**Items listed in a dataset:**
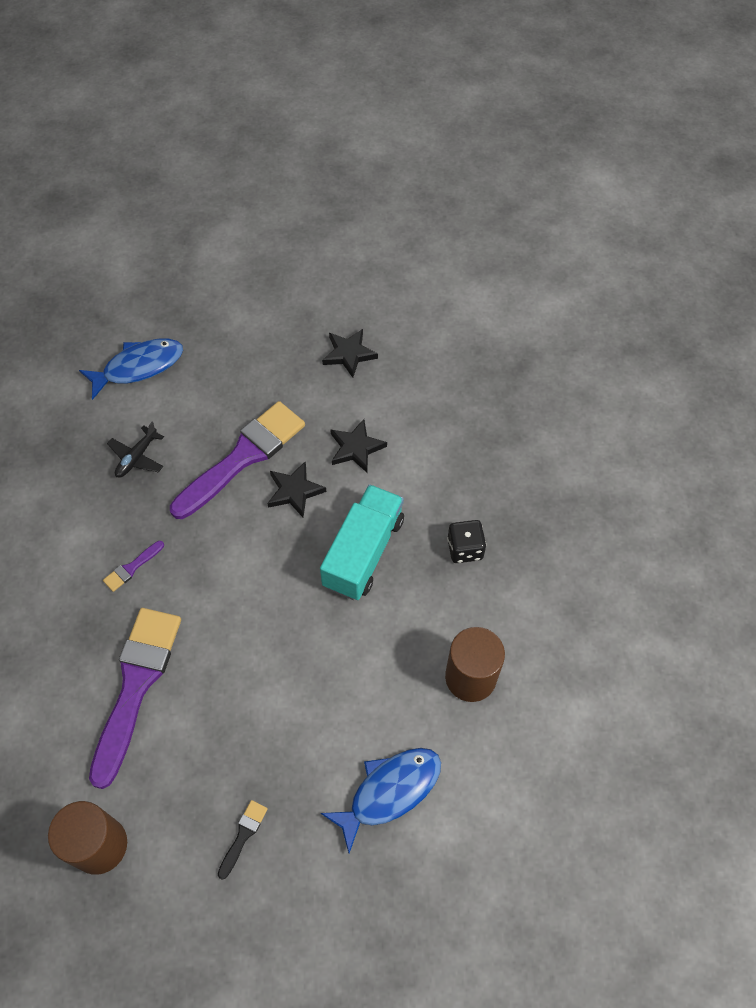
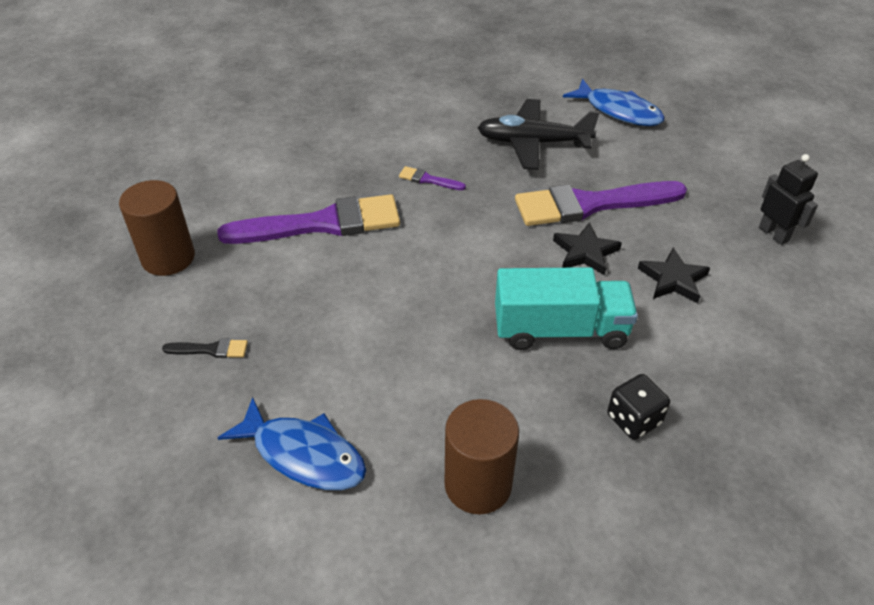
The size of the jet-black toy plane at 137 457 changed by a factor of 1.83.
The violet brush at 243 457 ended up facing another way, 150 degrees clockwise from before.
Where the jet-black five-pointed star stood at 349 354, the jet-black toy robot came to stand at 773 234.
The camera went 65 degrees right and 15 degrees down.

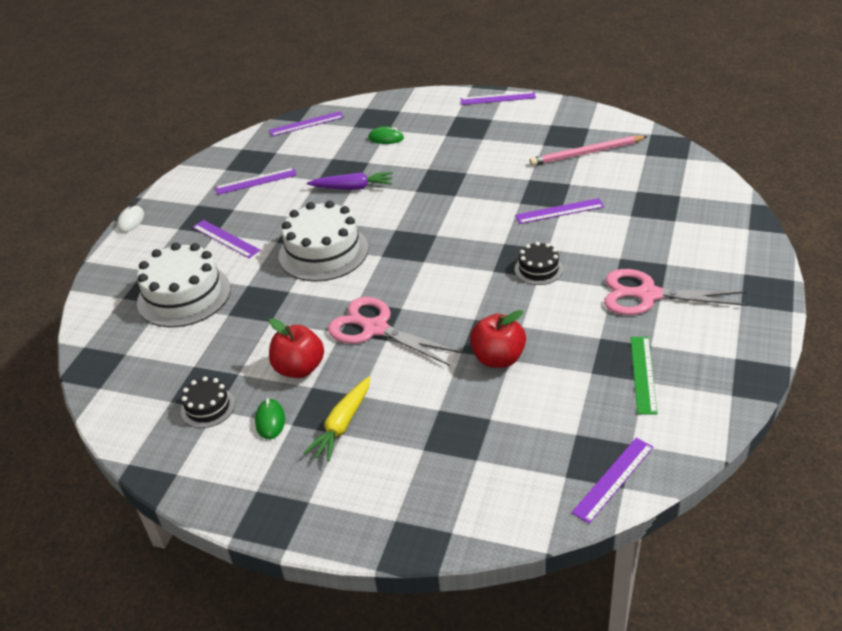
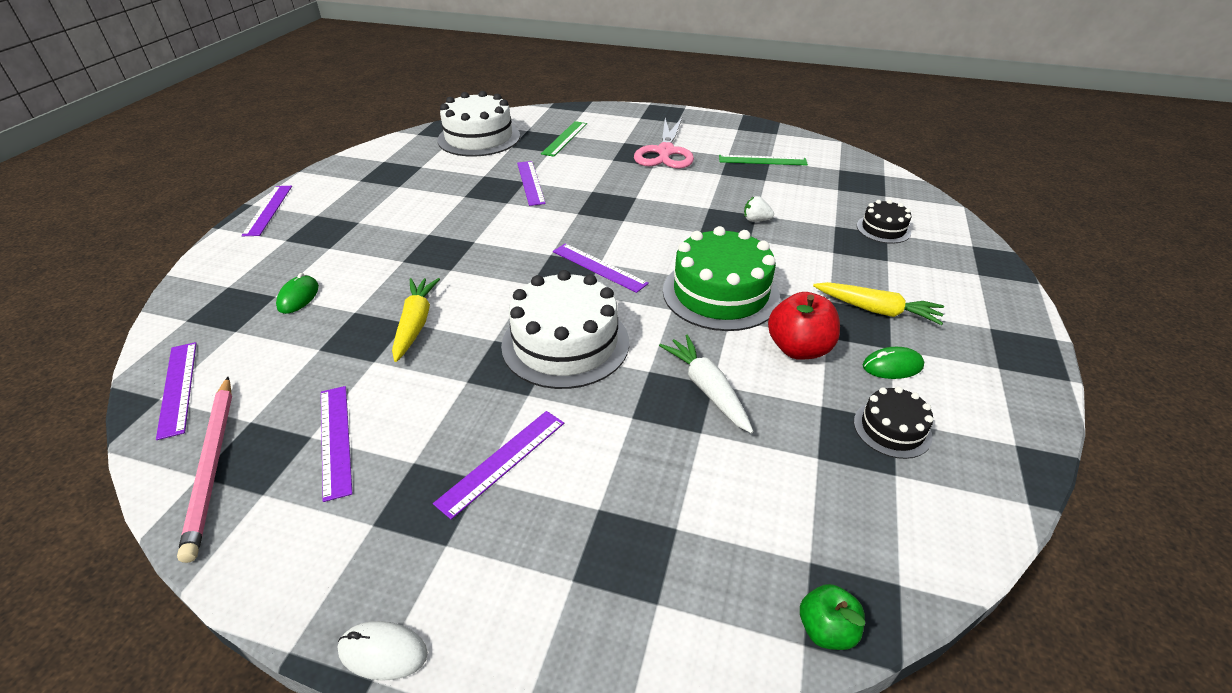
The rosy lead pencil ended up elsewhere, having gone from 587 153 to 213 464.
What was the violet carrot at 353 188 turned into the golden carrot at 415 323.
The pure white layer cake ended up elsewhere, having gone from 184 295 to 479 138.
The second view gained the emerald measuring stick at 565 138.
The violet measuring stick ended up elsewhere, having gone from 613 479 to 599 267.
The second view gained the pure white carrot at 707 389.
Where the rosy shears stood at 375 329, the emerald layer cake came to stand at 720 293.
Where the red apple stood at 498 358, the pure white strawberry came to stand at 756 220.
The second view gained the emerald apple at 826 629.
The jet-black layer cake ended up elsewhere, having gone from 538 269 to 883 229.
The camera went 95 degrees left and 0 degrees up.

**EXERCISE DETAILS:** Every line of the records above must reappear exactly, though the pictures must not.

**SOLVED EXERCISE:**
The size of the jet-black toy plane at 137 457 changed by a factor of 1.83.
The violet brush at 243 457 ended up facing another way, 150 degrees clockwise from before.
Where the jet-black five-pointed star stood at 349 354, the jet-black toy robot came to stand at 773 234.
The camera went 65 degrees right and 15 degrees down.

The rosy lead pencil ended up elsewhere, having gone from 587 153 to 213 464.
What was the violet carrot at 353 188 turned into the golden carrot at 415 323.
The pure white layer cake ended up elsewhere, having gone from 184 295 to 479 138.
The second view gained the emerald measuring stick at 565 138.
The violet measuring stick ended up elsewhere, having gone from 613 479 to 599 267.
The second view gained the pure white carrot at 707 389.
Where the rosy shears stood at 375 329, the emerald layer cake came to stand at 720 293.
Where the red apple stood at 498 358, the pure white strawberry came to stand at 756 220.
The second view gained the emerald apple at 826 629.
The jet-black layer cake ended up elsewhere, having gone from 538 269 to 883 229.
The camera went 95 degrees left and 0 degrees up.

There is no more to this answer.